> Task instructions
Write the listing below out again in full, dropping its pictures.

> Working data
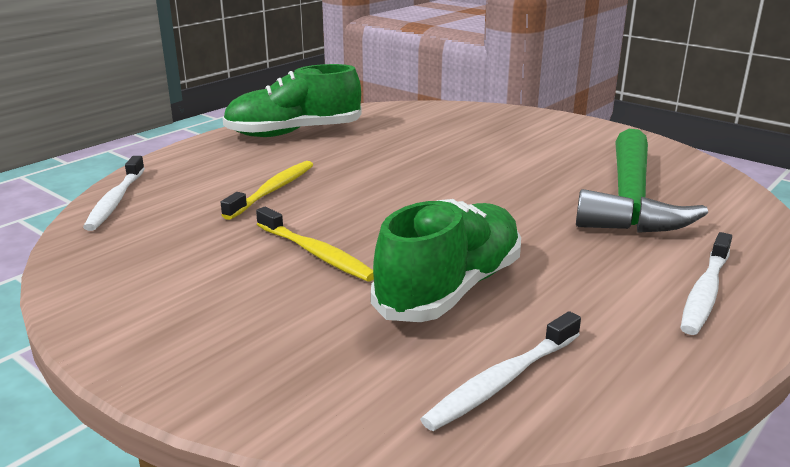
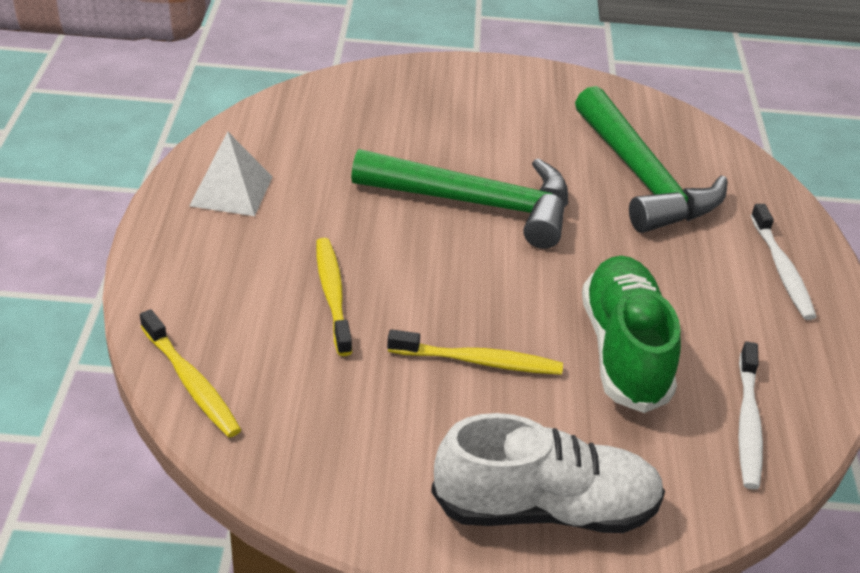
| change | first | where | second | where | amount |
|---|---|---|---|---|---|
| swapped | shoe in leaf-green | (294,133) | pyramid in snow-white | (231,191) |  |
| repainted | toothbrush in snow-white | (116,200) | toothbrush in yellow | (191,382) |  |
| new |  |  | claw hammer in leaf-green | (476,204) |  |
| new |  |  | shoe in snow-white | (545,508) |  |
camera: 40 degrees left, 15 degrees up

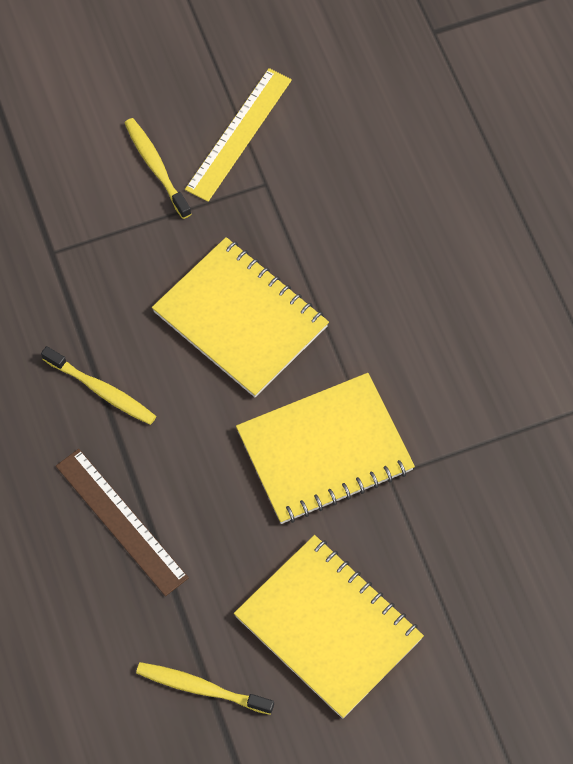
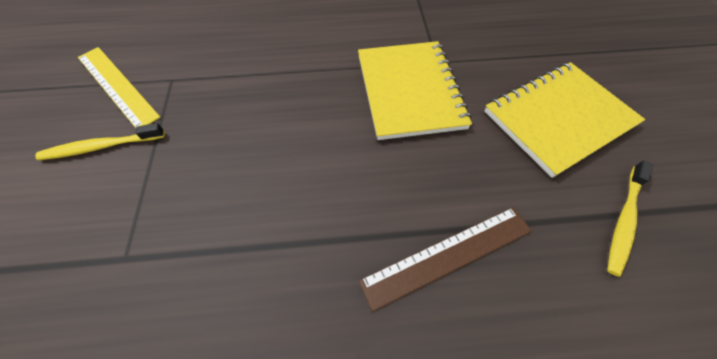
| change | first | where | second | where | amount |
|---|---|---|---|---|---|
| gone | notebook in yellow | (240,319) |  |  |  |
| gone | toothbrush in yellow | (102,390) |  |  |  |
camera: 75 degrees left, 5 degrees down

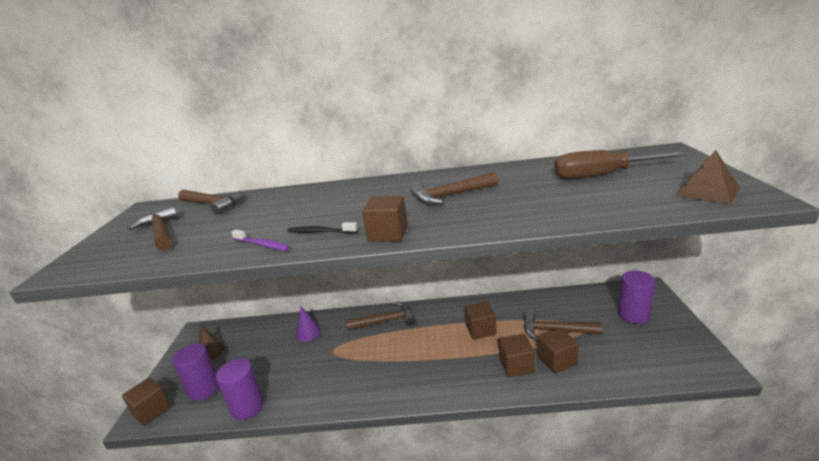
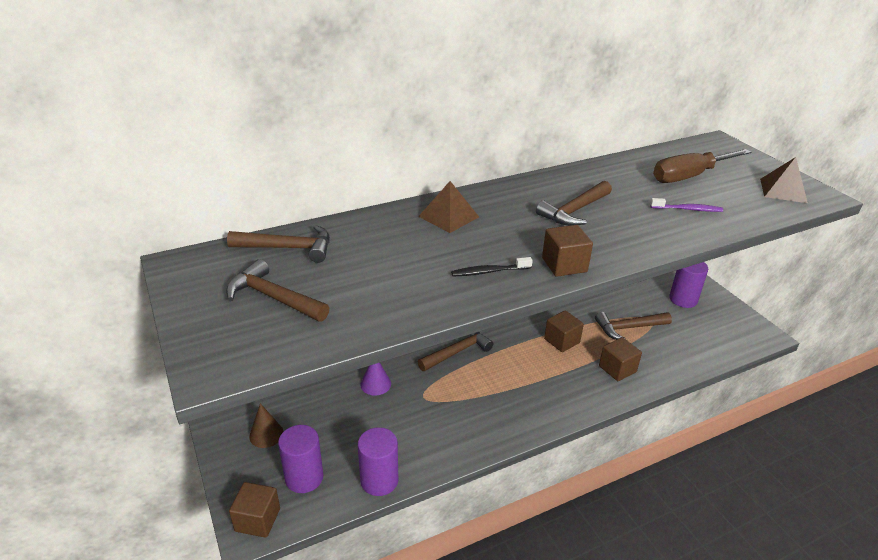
| change | first | where | second | where | amount |
|---|---|---|---|---|---|
| shifted | toothbrush in purple | (262,245) |  | (687,209) |  |
| gone | cube in brown | (557,360) |  |  |  |
| new |  |  | pyramid in brown | (448,216) |  |
camera: 30 degrees left, 10 degrees up

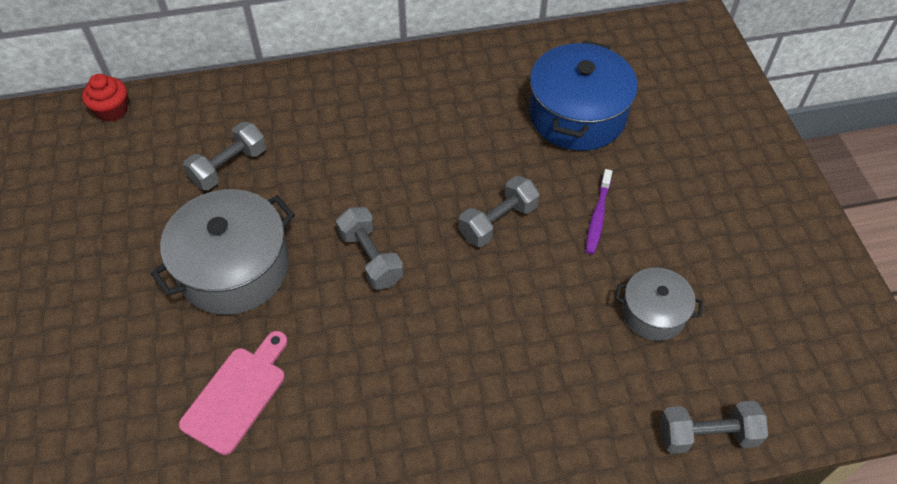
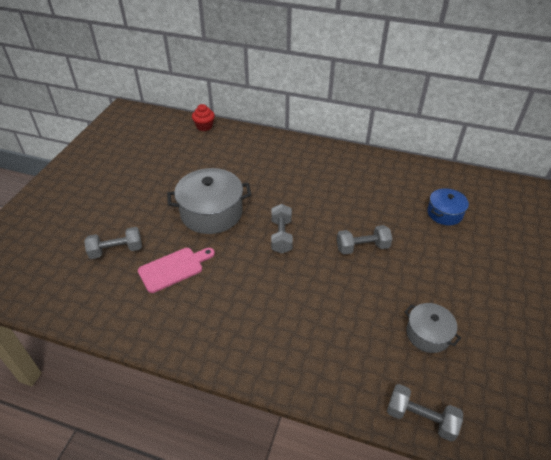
| change | first | where | second | where | amount |
|---|---|---|---|---|---|
| scaled | pot in cobalt | (577,115) |  | (444,213) | x0.56 |
| shifted | hand weight in ash-grey | (229,167) |  | (116,250) |  |
| gone | toothbrush in purple | (598,216) |  |  |  |
camera: 30 degrees right, 10 degrees down

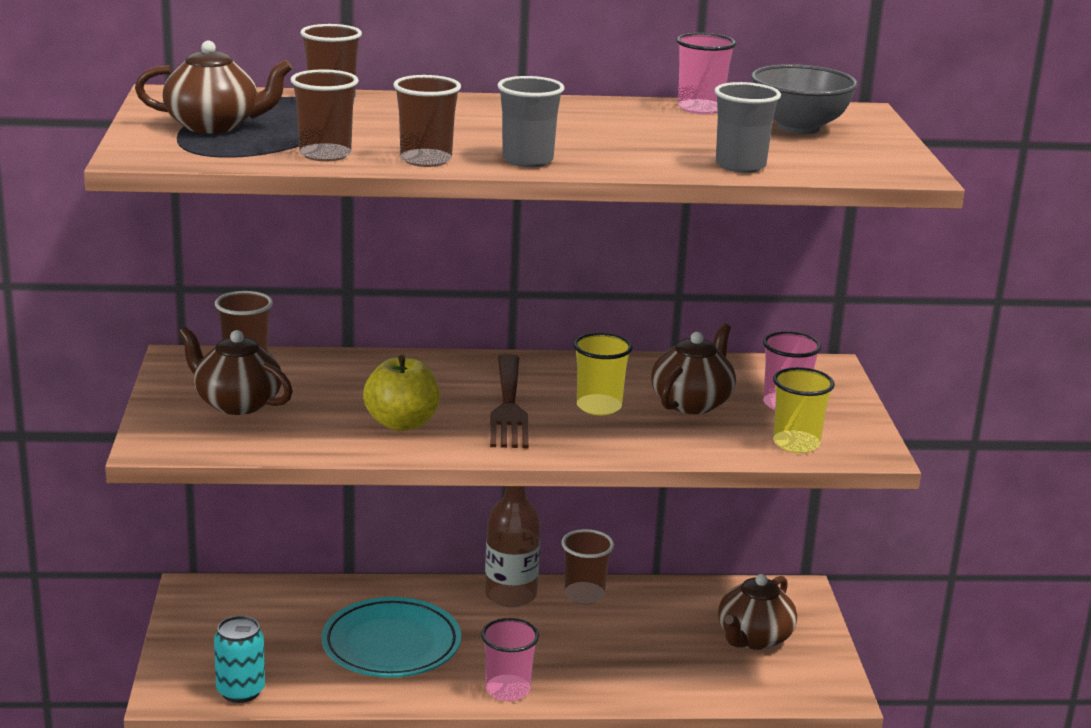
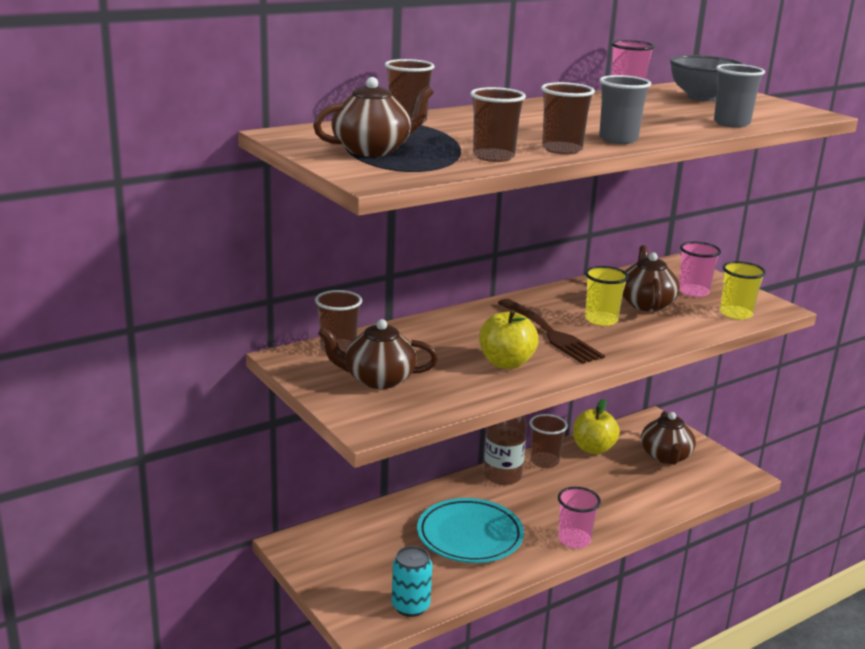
| change | first | where | second | where | amount |
|---|---|---|---|---|---|
| new |  |  | apple in yellow | (593,449) |  |
camera: 30 degrees left, 0 degrees up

> Output for this task
| change | first | where | second | where | amount |
|---|---|---|---|---|---|
| swapped | shoe in leaf-green | (294,133) | pyramid in snow-white | (231,191) |  |
| repainted | toothbrush in snow-white | (116,200) | toothbrush in yellow | (191,382) |  |
| new |  |  | claw hammer in leaf-green | (476,204) |  |
| new |  |  | shoe in snow-white | (545,508) |  |
camera: 40 degrees left, 15 degrees up

| change | first | where | second | where | amount |
|---|---|---|---|---|---|
| gone | notebook in yellow | (240,319) |  |  |  |
| gone | toothbrush in yellow | (102,390) |  |  |  |
camera: 75 degrees left, 5 degrees down

| change | first | where | second | where | amount |
|---|---|---|---|---|---|
| shifted | toothbrush in purple | (262,245) |  | (687,209) |  |
| gone | cube in brown | (557,360) |  |  |  |
| new |  |  | pyramid in brown | (448,216) |  |
camera: 30 degrees left, 10 degrees up

| change | first | where | second | where | amount |
|---|---|---|---|---|---|
| scaled | pot in cobalt | (577,115) |  | (444,213) | x0.56 |
| shifted | hand weight in ash-grey | (229,167) |  | (116,250) |  |
| gone | toothbrush in purple | (598,216) |  |  |  |
camera: 30 degrees right, 10 degrees down

| change | first | where | second | where | amount |
|---|---|---|---|---|---|
| new |  |  | apple in yellow | (593,449) |  |
camera: 30 degrees left, 0 degrees up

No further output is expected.